*EXERCISE DETAILS*. Lines to return, exactly: from the line with "none -> orange brick B3:C3 level 1" to the line with "none -> red slope E2:F2 level 2 top E" in the entries below, both included.
╭─ GIVEN DATA
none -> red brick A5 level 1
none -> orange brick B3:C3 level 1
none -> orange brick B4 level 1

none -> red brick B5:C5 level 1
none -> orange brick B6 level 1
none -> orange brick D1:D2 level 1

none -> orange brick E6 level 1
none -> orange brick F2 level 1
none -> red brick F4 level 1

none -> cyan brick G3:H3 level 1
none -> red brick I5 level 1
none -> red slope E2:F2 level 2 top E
╰─
╭─ GIVEN DATA
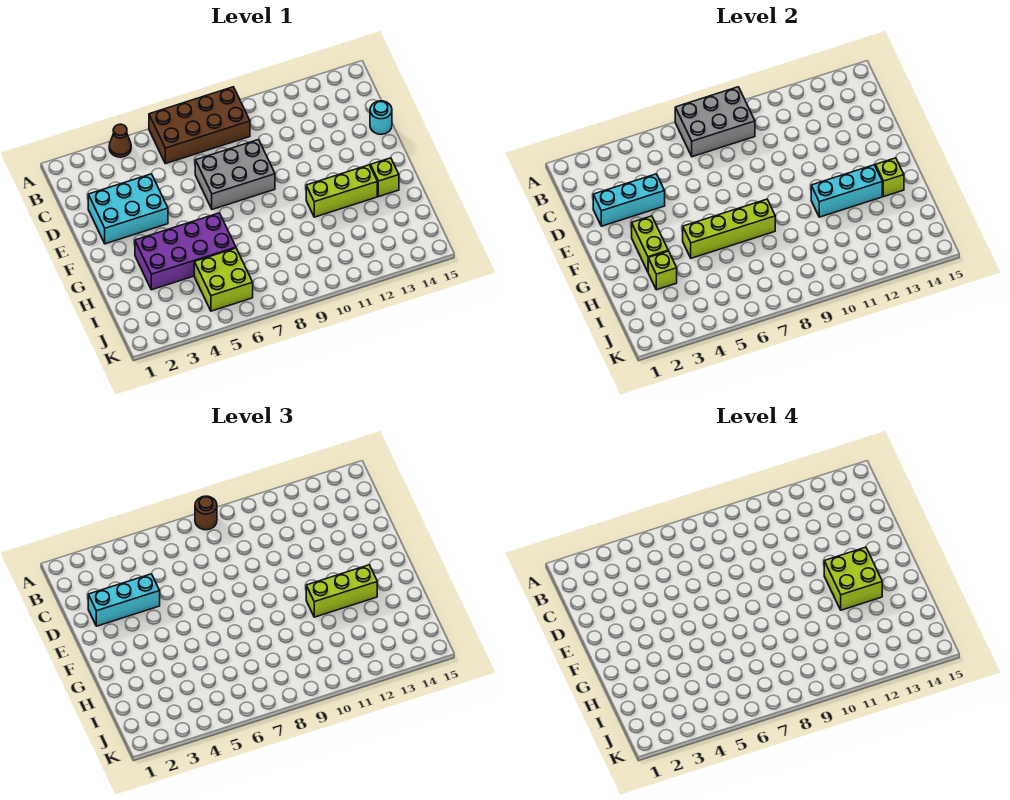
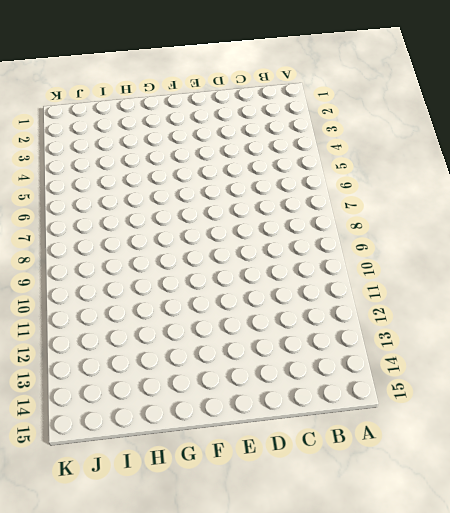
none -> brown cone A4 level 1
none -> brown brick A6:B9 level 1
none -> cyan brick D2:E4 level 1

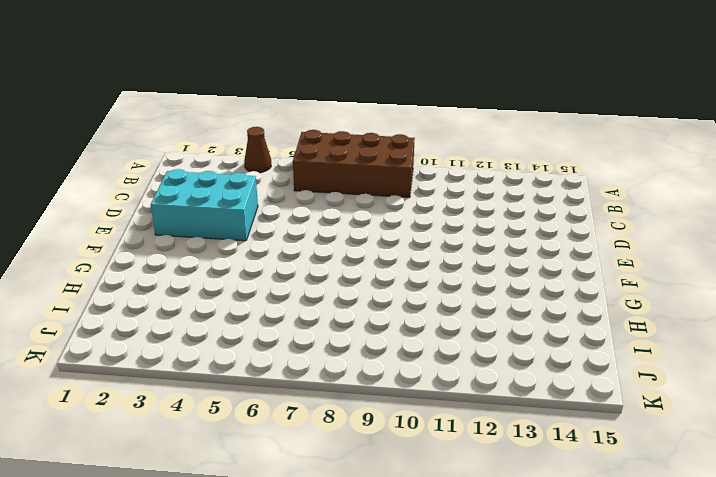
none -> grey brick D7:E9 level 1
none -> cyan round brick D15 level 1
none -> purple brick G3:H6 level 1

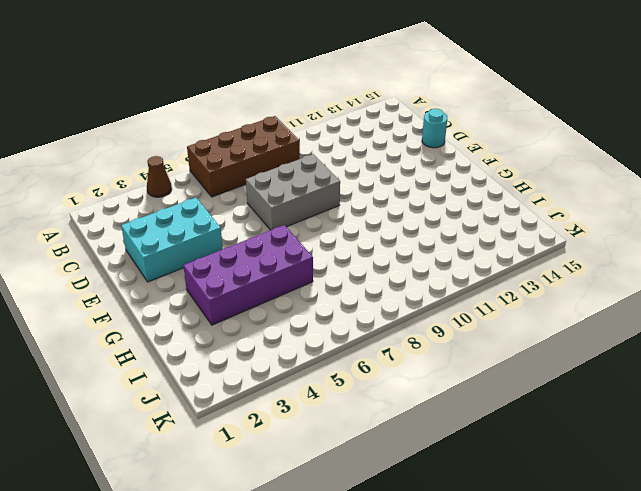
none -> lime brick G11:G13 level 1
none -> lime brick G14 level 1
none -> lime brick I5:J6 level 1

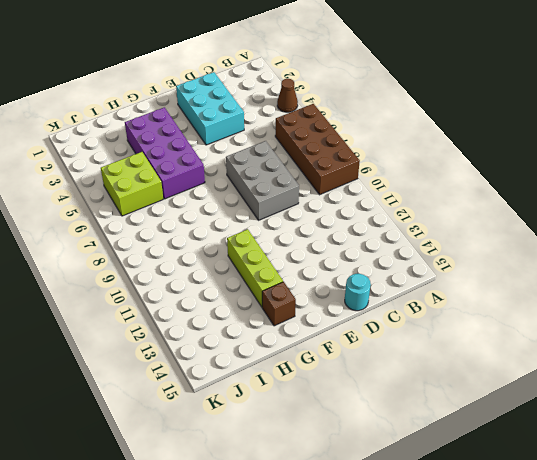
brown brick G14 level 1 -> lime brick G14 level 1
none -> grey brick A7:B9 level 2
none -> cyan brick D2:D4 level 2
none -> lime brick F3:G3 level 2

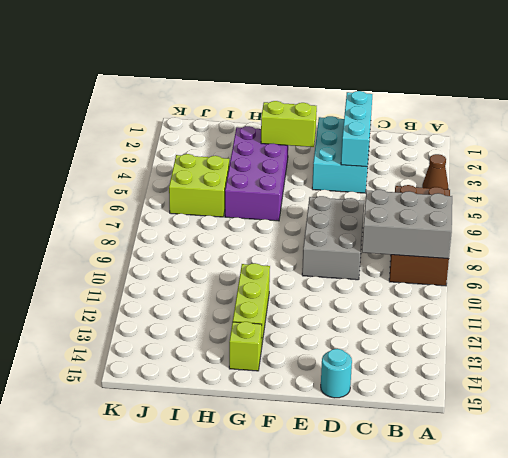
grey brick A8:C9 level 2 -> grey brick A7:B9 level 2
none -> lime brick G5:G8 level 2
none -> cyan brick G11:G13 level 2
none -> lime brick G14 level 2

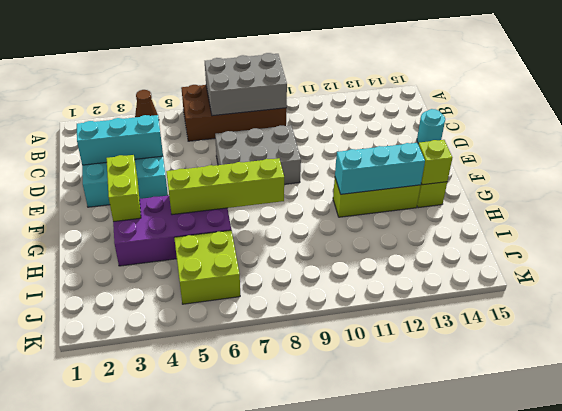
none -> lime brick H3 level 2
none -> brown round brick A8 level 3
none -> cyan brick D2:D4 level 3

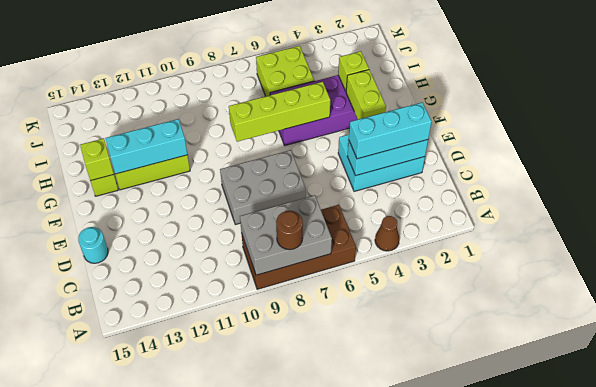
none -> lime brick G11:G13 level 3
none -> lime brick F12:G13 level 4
╰─
*RESPONSE BELOW*.
none -> orange brick B3:C3 level 1
none -> orange brick B4 level 1

none -> red brick B5:C5 level 1
none -> orange brick B6 level 1
none -> orange brick D1:D2 level 1

none -> orange brick E6 level 1
none -> orange brick F2 level 1
none -> red brick F4 level 1

none -> cyan brick G3:H3 level 1
none -> red brick I5 level 1
none -> red slope E2:F2 level 2 top E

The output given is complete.